THE PROBLEM:
Look through the entries. Copy each line that has the word "image".

SUPPLIED RECORDS:
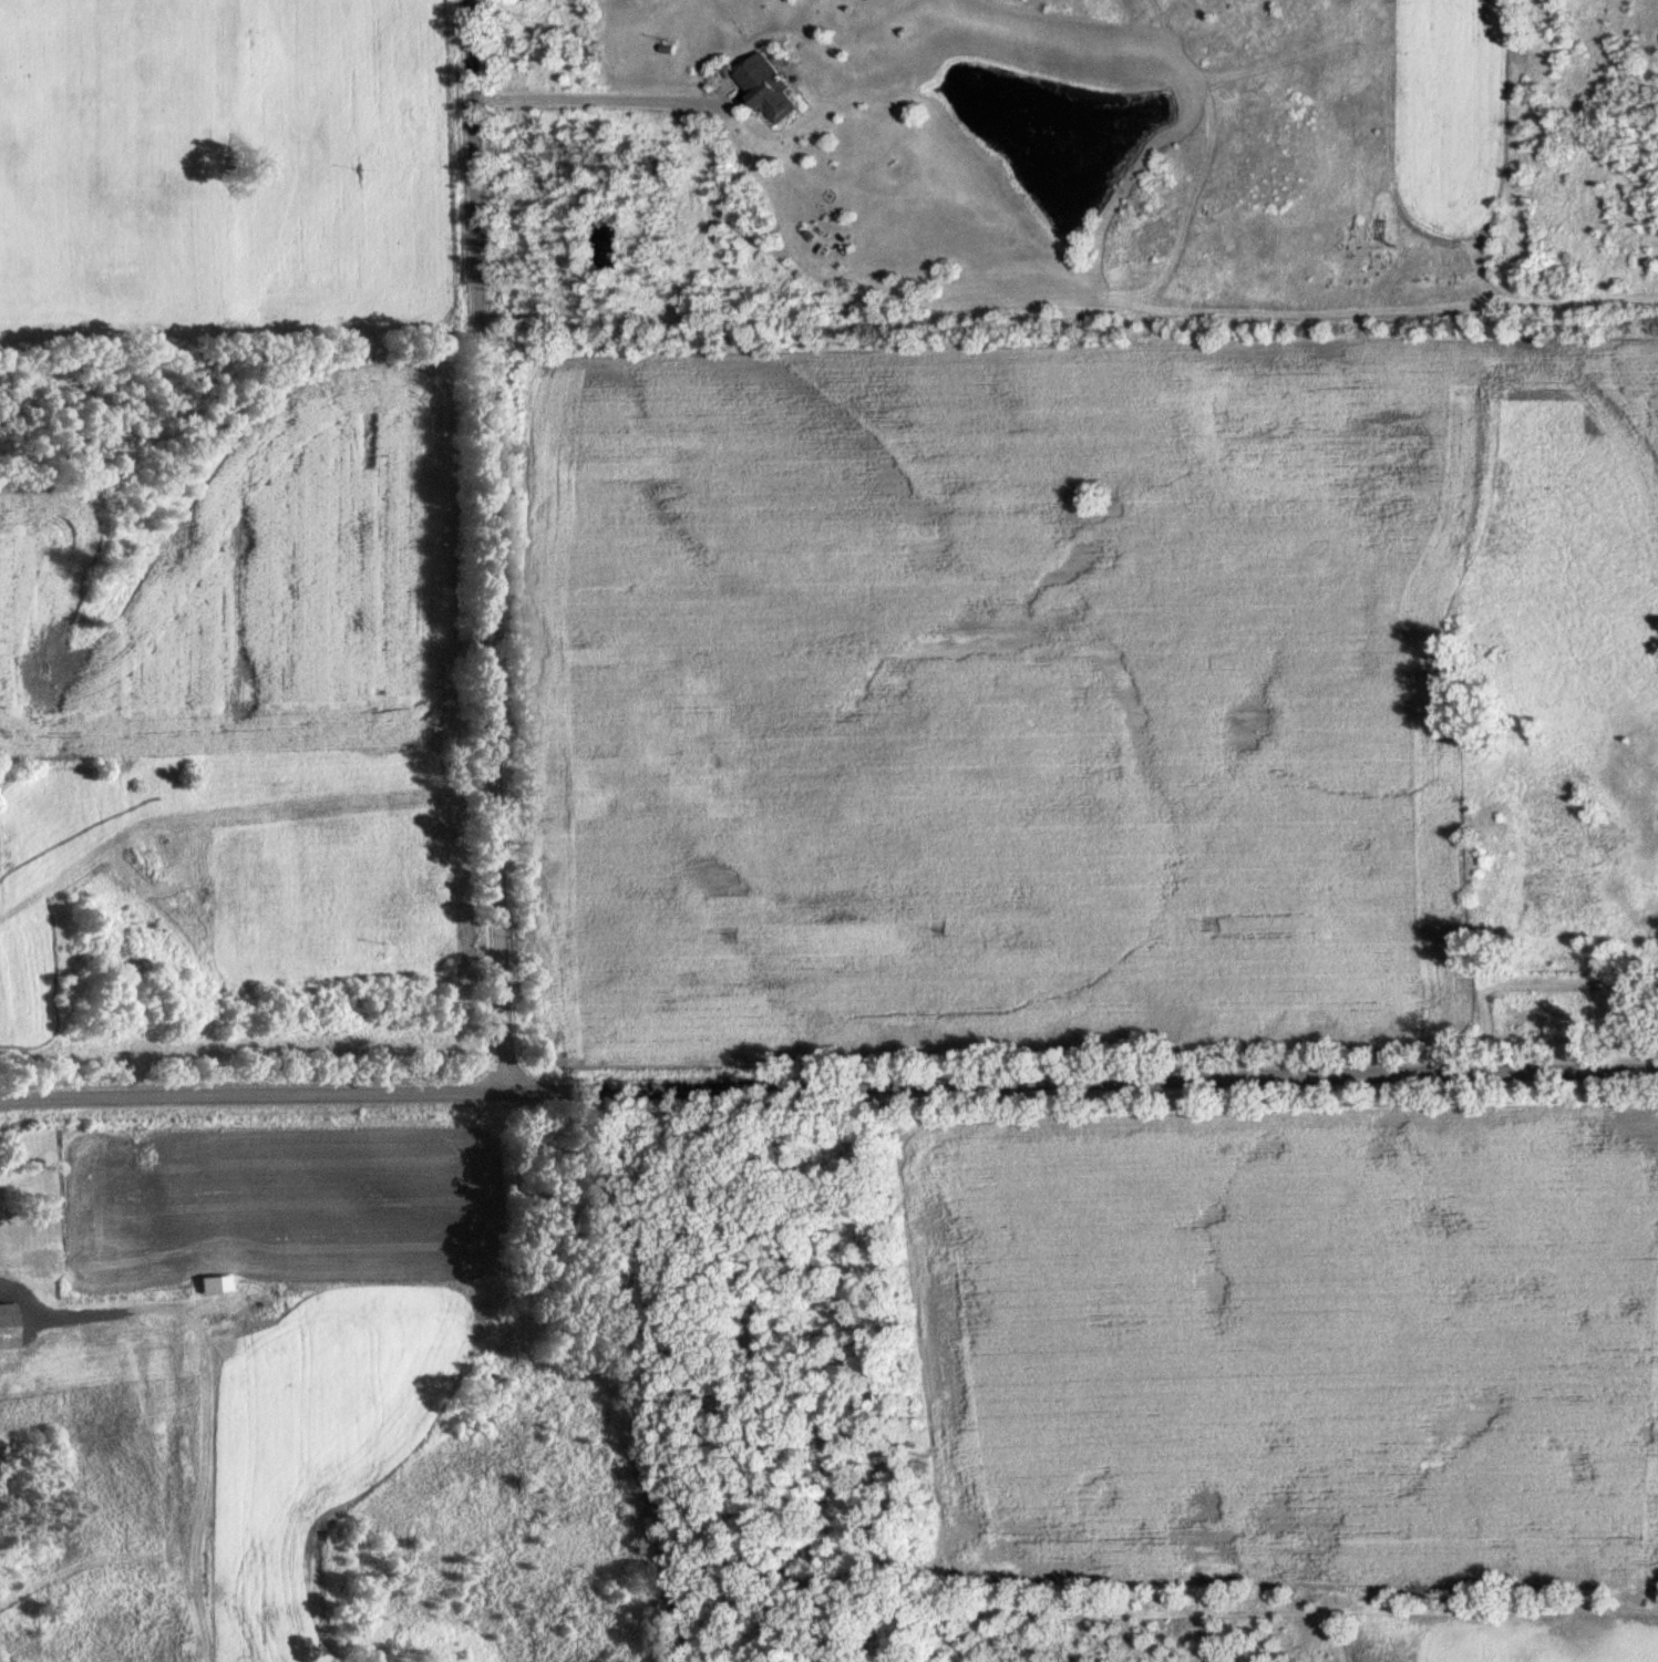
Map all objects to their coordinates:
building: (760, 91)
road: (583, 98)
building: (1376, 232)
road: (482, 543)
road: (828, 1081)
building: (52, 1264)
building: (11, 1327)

* * *

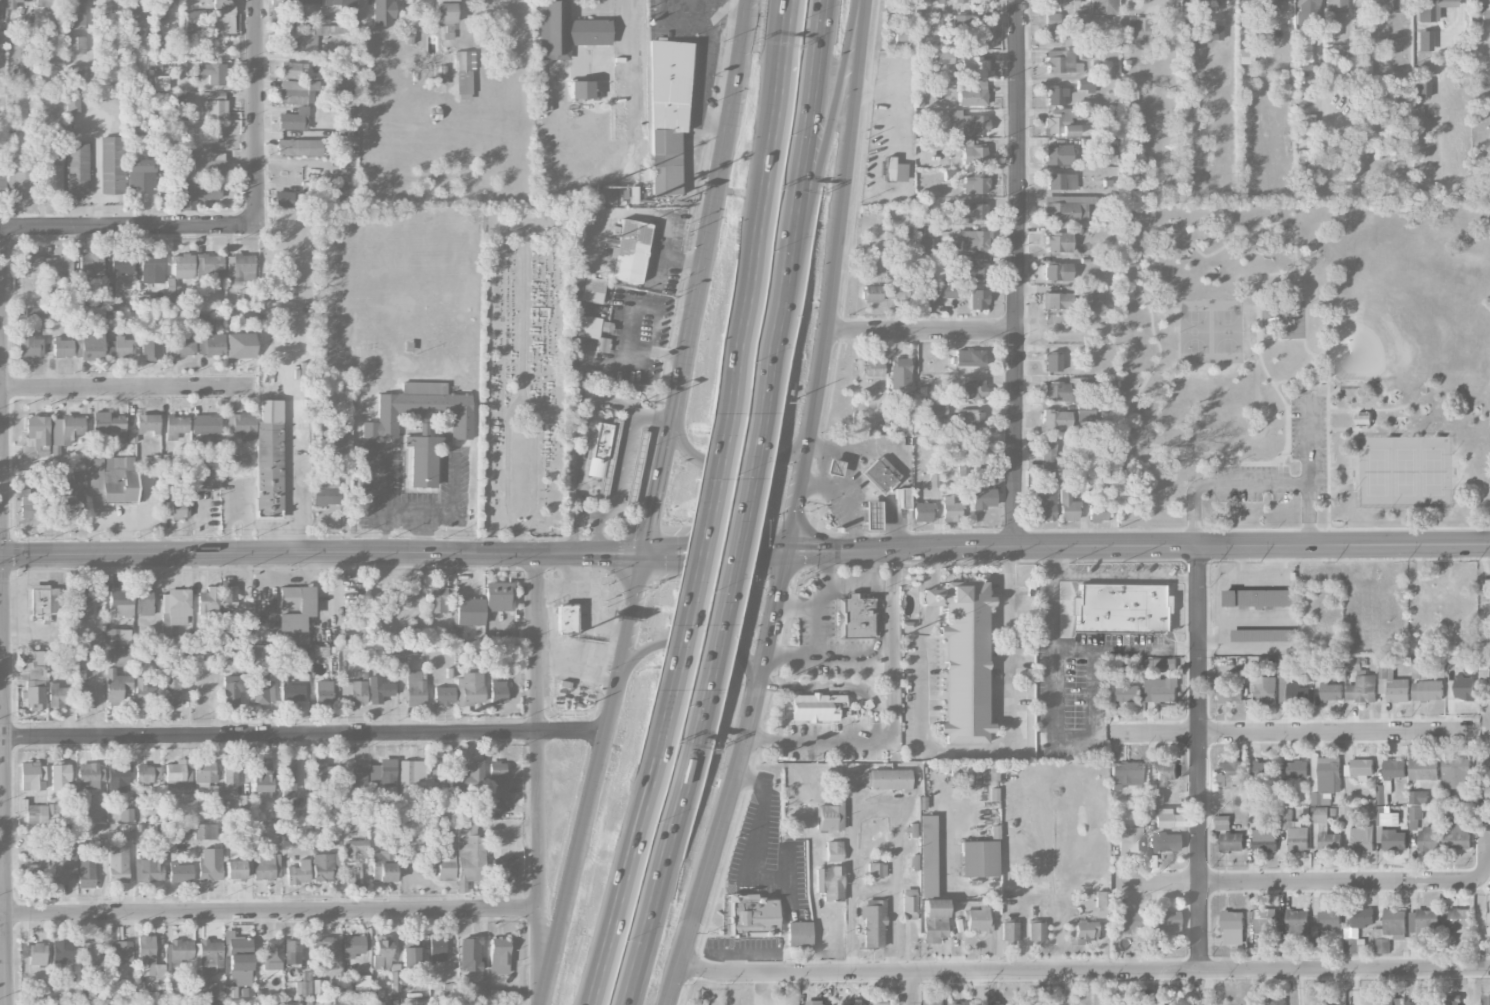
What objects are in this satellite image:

* * *

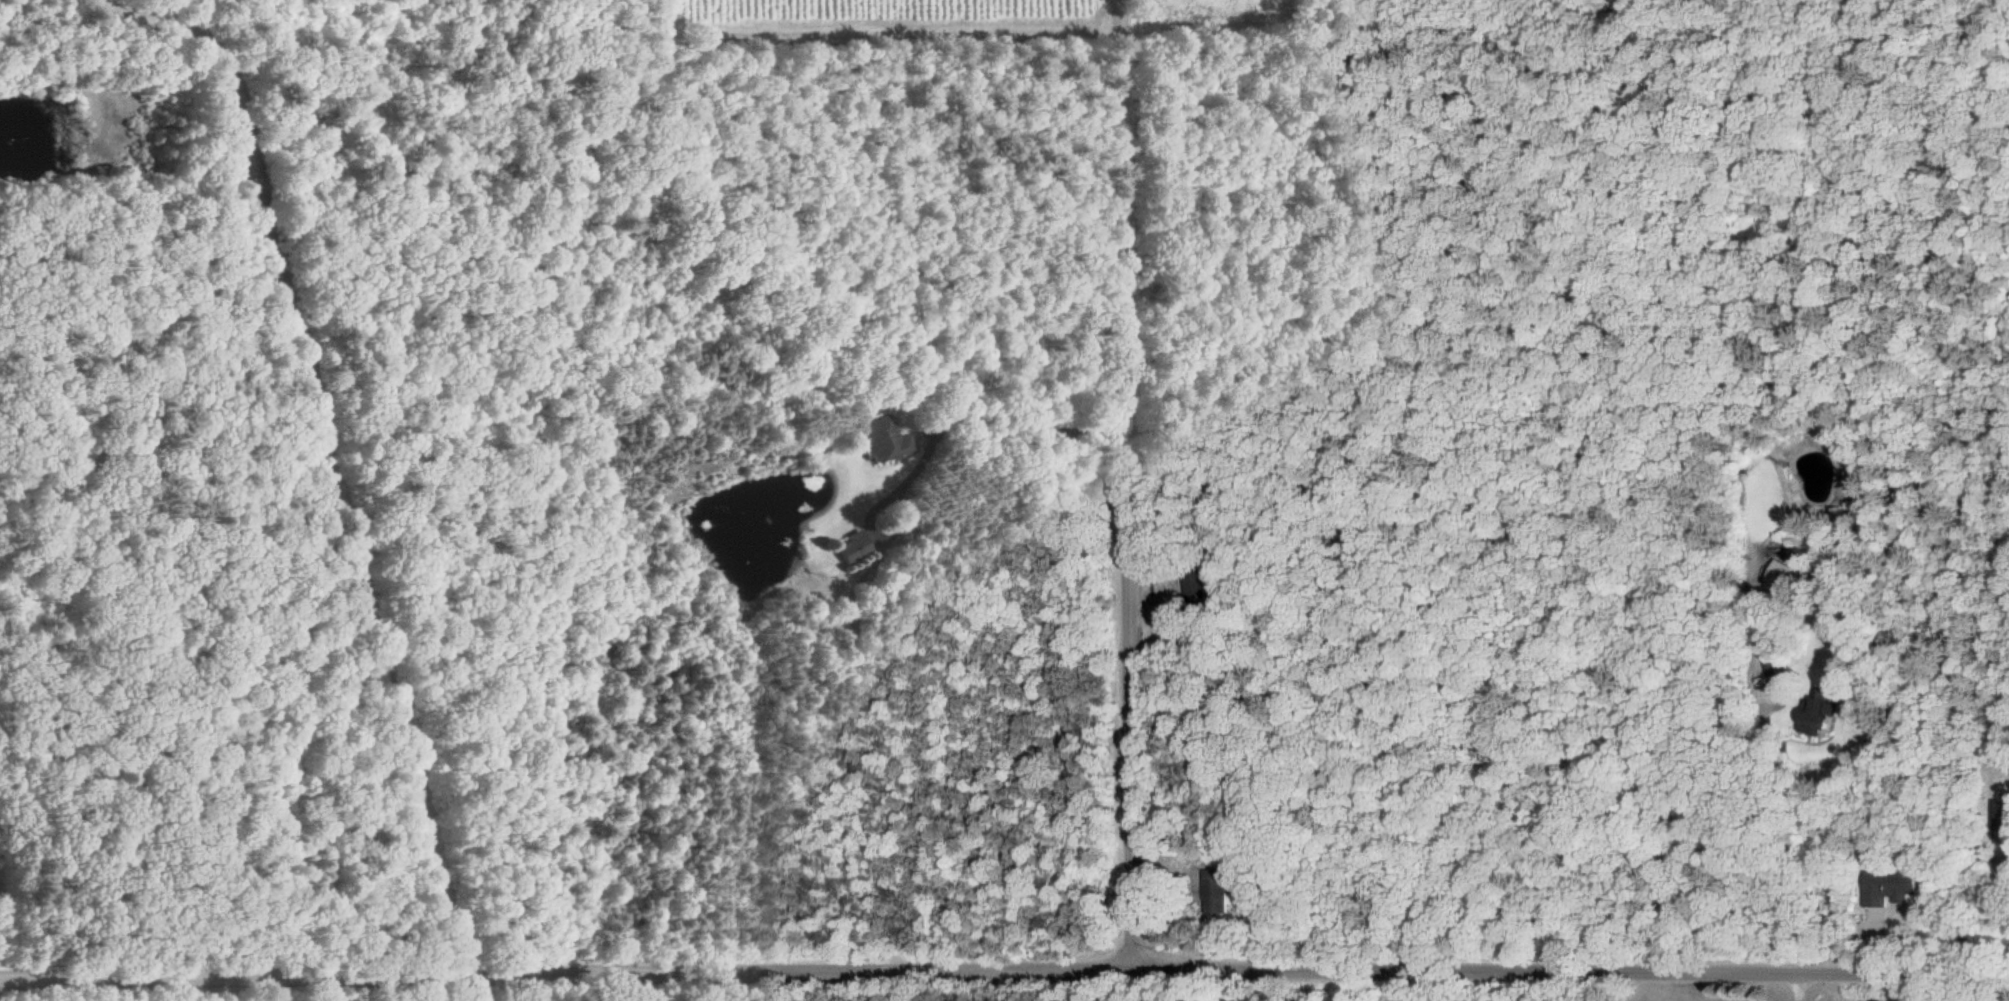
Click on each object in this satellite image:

PROBLEM SOLUTION:
What objects are in this satellite image:
Click on each object in this satellite image:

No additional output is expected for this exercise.